* _Work instruction_:
Once you reach the line containing "none -> grey plate D7:E7 level 1", reproduce it and every later line exactly, through the end of the data.

* _Before-and-after scene images_:
***
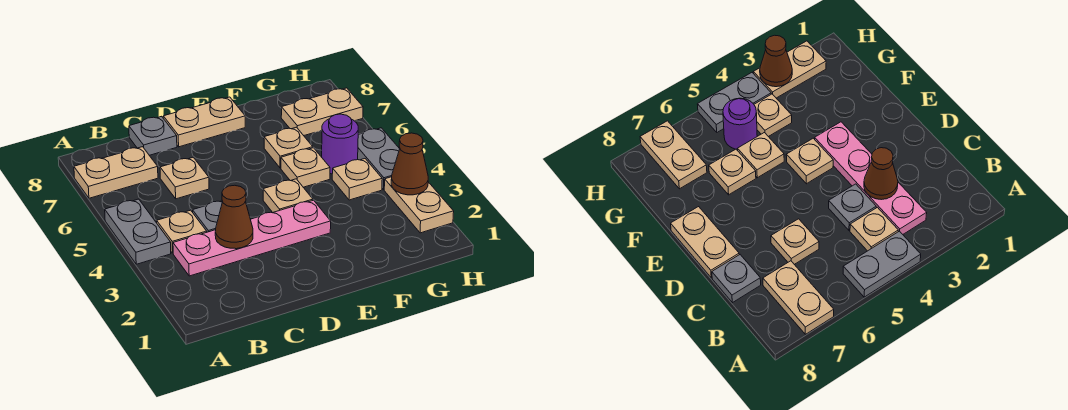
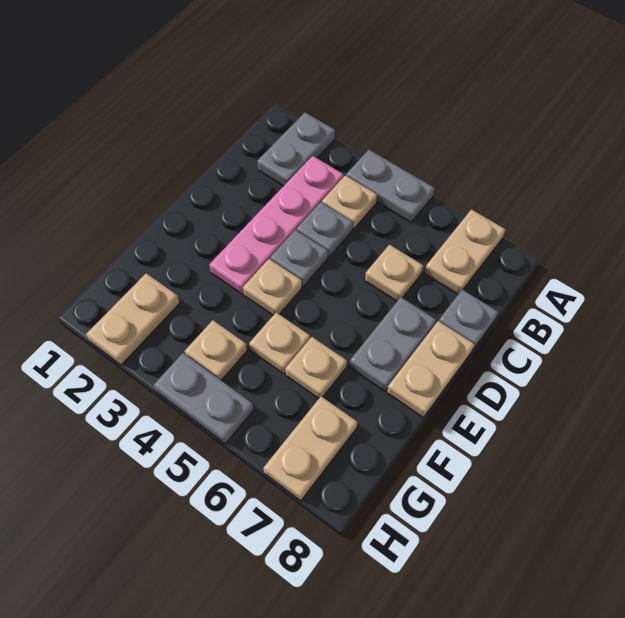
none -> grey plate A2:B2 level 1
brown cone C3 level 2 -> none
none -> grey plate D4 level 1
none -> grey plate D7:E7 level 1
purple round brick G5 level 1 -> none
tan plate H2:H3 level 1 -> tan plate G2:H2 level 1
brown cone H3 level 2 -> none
***
* _Task answer_:
none -> grey plate D7:E7 level 1
purple round brick G5 level 1 -> none
tan plate H2:H3 level 1 -> tan plate G2:H2 level 1
brown cone H3 level 2 -> none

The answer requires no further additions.